Below are some records; reproduce every one of them exactly.

Entries provided:
..........

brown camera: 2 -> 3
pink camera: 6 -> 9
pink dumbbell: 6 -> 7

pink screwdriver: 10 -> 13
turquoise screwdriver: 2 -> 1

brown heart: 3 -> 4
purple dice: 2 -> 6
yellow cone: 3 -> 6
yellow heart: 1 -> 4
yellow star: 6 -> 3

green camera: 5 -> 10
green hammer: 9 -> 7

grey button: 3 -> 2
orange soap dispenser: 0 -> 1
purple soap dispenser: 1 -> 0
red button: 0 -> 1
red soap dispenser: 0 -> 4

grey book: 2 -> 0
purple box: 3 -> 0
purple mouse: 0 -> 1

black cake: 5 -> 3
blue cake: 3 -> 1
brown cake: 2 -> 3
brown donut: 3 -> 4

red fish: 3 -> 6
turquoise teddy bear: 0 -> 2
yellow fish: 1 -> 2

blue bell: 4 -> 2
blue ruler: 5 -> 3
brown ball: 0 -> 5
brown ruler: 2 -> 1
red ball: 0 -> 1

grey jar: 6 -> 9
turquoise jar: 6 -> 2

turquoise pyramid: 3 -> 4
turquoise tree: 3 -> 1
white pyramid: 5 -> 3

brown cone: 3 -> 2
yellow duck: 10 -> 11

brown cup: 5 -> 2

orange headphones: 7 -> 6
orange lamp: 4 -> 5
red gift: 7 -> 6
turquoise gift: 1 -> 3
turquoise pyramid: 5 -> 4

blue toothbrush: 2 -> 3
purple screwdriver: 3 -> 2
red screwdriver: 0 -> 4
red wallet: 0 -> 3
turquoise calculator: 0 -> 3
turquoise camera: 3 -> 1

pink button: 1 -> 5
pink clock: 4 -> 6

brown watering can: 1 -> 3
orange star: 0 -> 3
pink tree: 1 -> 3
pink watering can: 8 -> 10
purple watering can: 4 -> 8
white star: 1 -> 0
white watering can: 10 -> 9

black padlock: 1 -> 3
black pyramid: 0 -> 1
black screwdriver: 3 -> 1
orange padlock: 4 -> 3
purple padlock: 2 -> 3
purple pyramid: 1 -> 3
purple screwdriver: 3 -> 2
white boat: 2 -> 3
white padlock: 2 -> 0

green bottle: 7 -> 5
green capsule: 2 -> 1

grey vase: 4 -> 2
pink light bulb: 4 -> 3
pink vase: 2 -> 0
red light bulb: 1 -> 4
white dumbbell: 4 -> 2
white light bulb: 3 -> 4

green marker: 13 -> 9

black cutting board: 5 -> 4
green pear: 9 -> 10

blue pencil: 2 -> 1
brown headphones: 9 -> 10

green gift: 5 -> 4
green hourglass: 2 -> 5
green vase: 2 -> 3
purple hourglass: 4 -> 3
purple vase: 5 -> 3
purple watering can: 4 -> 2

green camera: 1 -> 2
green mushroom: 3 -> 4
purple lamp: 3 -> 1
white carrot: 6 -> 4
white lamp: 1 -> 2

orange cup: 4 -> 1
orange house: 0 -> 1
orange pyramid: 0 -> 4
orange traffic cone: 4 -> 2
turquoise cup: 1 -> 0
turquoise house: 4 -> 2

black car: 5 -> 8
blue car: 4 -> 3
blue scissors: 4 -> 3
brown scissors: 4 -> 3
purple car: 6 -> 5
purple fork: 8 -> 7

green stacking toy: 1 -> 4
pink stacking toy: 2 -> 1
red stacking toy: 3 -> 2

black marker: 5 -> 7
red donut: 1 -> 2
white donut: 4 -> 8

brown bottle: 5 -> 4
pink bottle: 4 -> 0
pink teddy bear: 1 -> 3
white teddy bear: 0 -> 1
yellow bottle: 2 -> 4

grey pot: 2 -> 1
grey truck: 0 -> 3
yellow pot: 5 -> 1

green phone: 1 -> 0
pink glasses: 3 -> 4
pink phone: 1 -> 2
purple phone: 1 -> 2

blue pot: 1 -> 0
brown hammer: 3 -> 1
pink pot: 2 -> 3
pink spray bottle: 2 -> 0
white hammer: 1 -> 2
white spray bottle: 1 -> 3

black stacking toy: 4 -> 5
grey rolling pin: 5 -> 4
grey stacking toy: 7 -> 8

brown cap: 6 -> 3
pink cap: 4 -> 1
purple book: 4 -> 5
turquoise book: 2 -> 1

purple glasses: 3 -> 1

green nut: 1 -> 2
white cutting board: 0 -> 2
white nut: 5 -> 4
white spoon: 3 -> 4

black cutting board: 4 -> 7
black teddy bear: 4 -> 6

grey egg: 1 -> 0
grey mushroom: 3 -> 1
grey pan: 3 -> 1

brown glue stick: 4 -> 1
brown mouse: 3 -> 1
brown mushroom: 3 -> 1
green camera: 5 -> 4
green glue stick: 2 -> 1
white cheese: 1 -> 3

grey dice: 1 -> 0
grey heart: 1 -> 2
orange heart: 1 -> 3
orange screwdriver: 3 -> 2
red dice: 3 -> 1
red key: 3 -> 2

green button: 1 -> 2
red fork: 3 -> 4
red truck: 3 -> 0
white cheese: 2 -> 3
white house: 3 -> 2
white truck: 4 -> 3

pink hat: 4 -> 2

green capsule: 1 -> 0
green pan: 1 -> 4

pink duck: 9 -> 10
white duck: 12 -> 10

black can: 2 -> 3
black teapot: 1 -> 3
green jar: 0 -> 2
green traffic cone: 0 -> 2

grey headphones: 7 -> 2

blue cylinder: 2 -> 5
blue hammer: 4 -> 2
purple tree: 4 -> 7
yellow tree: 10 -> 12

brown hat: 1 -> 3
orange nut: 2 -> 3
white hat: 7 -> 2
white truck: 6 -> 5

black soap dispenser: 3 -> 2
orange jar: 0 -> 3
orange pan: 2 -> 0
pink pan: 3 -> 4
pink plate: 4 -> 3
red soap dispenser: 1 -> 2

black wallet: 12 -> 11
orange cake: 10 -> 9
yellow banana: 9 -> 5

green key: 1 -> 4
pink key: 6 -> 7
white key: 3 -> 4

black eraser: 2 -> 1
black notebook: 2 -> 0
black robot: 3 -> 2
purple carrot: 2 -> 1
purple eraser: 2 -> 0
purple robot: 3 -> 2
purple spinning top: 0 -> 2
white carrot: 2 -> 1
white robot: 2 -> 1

..........

Problem solution:
brown camera: 2 -> 3
pink camera: 6 -> 9
pink dumbbell: 6 -> 7

pink screwdriver: 10 -> 13
turquoise screwdriver: 2 -> 1

brown heart: 3 -> 4
purple dice: 2 -> 6
yellow cone: 3 -> 6
yellow heart: 1 -> 4
yellow star: 6 -> 3

green camera: 5 -> 10
green hammer: 9 -> 7

grey button: 3 -> 2
orange soap dispenser: 0 -> 1
purple soap dispenser: 1 -> 0
red button: 0 -> 1
red soap dispenser: 0 -> 4

grey book: 2 -> 0
purple box: 3 -> 0
purple mouse: 0 -> 1

black cake: 5 -> 3
blue cake: 3 -> 1
brown cake: 2 -> 3
brown donut: 3 -> 4

red fish: 3 -> 6
turquoise teddy bear: 0 -> 2
yellow fish: 1 -> 2

blue bell: 4 -> 2
blue ruler: 5 -> 3
brown ball: 0 -> 5
brown ruler: 2 -> 1
red ball: 0 -> 1

grey jar: 6 -> 9
turquoise jar: 6 -> 2

turquoise pyramid: 3 -> 4
turquoise tree: 3 -> 1
white pyramid: 5 -> 3

brown cone: 3 -> 2
yellow duck: 10 -> 11

brown cup: 5 -> 2

orange headphones: 7 -> 6
orange lamp: 4 -> 5
red gift: 7 -> 6
turquoise gift: 1 -> 3
turquoise pyramid: 5 -> 4

blue toothbrush: 2 -> 3
purple screwdriver: 3 -> 2
red screwdriver: 0 -> 4
red wallet: 0 -> 3
turquoise calculator: 0 -> 3
turquoise camera: 3 -> 1

pink button: 1 -> 5
pink clock: 4 -> 6

brown watering can: 1 -> 3
orange star: 0 -> 3
pink tree: 1 -> 3
pink watering can: 8 -> 10
purple watering can: 4 -> 8
white star: 1 -> 0
white watering can: 10 -> 9

black padlock: 1 -> 3
black pyramid: 0 -> 1
black screwdriver: 3 -> 1
orange padlock: 4 -> 3
purple padlock: 2 -> 3
purple pyramid: 1 -> 3
purple screwdriver: 3 -> 2
white boat: 2 -> 3
white padlock: 2 -> 0

green bottle: 7 -> 5
green capsule: 2 -> 1

grey vase: 4 -> 2
pink light bulb: 4 -> 3
pink vase: 2 -> 0
red light bulb: 1 -> 4
white dumbbell: 4 -> 2
white light bulb: 3 -> 4

green marker: 13 -> 9

black cutting board: 5 -> 4
green pear: 9 -> 10

blue pencil: 2 -> 1
brown headphones: 9 -> 10

green gift: 5 -> 4
green hourglass: 2 -> 5
green vase: 2 -> 3
purple hourglass: 4 -> 3
purple vase: 5 -> 3
purple watering can: 4 -> 2

green camera: 1 -> 2
green mushroom: 3 -> 4
purple lamp: 3 -> 1
white carrot: 6 -> 4
white lamp: 1 -> 2

orange cup: 4 -> 1
orange house: 0 -> 1
orange pyramid: 0 -> 4
orange traffic cone: 4 -> 2
turquoise cup: 1 -> 0
turquoise house: 4 -> 2

black car: 5 -> 8
blue car: 4 -> 3
blue scissors: 4 -> 3
brown scissors: 4 -> 3
purple car: 6 -> 5
purple fork: 8 -> 7

green stacking toy: 1 -> 4
pink stacking toy: 2 -> 1
red stacking toy: 3 -> 2

black marker: 5 -> 7
red donut: 1 -> 2
white donut: 4 -> 8

brown bottle: 5 -> 4
pink bottle: 4 -> 0
pink teddy bear: 1 -> 3
white teddy bear: 0 -> 1
yellow bottle: 2 -> 4

grey pot: 2 -> 1
grey truck: 0 -> 3
yellow pot: 5 -> 1

green phone: 1 -> 0
pink glasses: 3 -> 4
pink phone: 1 -> 2
purple phone: 1 -> 2

blue pot: 1 -> 0
brown hammer: 3 -> 1
pink pot: 2 -> 3
pink spray bottle: 2 -> 0
white hammer: 1 -> 2
white spray bottle: 1 -> 3

black stacking toy: 4 -> 5
grey rolling pin: 5 -> 4
grey stacking toy: 7 -> 8

brown cap: 6 -> 3
pink cap: 4 -> 1
purple book: 4 -> 5
turquoise book: 2 -> 1

purple glasses: 3 -> 1

green nut: 1 -> 2
white cutting board: 0 -> 2
white nut: 5 -> 4
white spoon: 3 -> 4

black cutting board: 4 -> 7
black teddy bear: 4 -> 6

grey egg: 1 -> 0
grey mushroom: 3 -> 1
grey pan: 3 -> 1

brown glue stick: 4 -> 1
brown mouse: 3 -> 1
brown mushroom: 3 -> 1
green camera: 5 -> 4
green glue stick: 2 -> 1
white cheese: 1 -> 3

grey dice: 1 -> 0
grey heart: 1 -> 2
orange heart: 1 -> 3
orange screwdriver: 3 -> 2
red dice: 3 -> 1
red key: 3 -> 2

green button: 1 -> 2
red fork: 3 -> 4
red truck: 3 -> 0
white cheese: 2 -> 3
white house: 3 -> 2
white truck: 4 -> 3

pink hat: 4 -> 2

green capsule: 1 -> 0
green pan: 1 -> 4

pink duck: 9 -> 10
white duck: 12 -> 10

black can: 2 -> 3
black teapot: 1 -> 3
green jar: 0 -> 2
green traffic cone: 0 -> 2

grey headphones: 7 -> 2

blue cylinder: 2 -> 5
blue hammer: 4 -> 2
purple tree: 4 -> 7
yellow tree: 10 -> 12

brown hat: 1 -> 3
orange nut: 2 -> 3
white hat: 7 -> 2
white truck: 6 -> 5

black soap dispenser: 3 -> 2
orange jar: 0 -> 3
orange pan: 2 -> 0
pink pan: 3 -> 4
pink plate: 4 -> 3
red soap dispenser: 1 -> 2

black wallet: 12 -> 11
orange cake: 10 -> 9
yellow banana: 9 -> 5

green key: 1 -> 4
pink key: 6 -> 7
white key: 3 -> 4

black eraser: 2 -> 1
black notebook: 2 -> 0
black robot: 3 -> 2
purple carrot: 2 -> 1
purple eraser: 2 -> 0
purple robot: 3 -> 2
purple spinning top: 0 -> 2
white carrot: 2 -> 1
white robot: 2 -> 1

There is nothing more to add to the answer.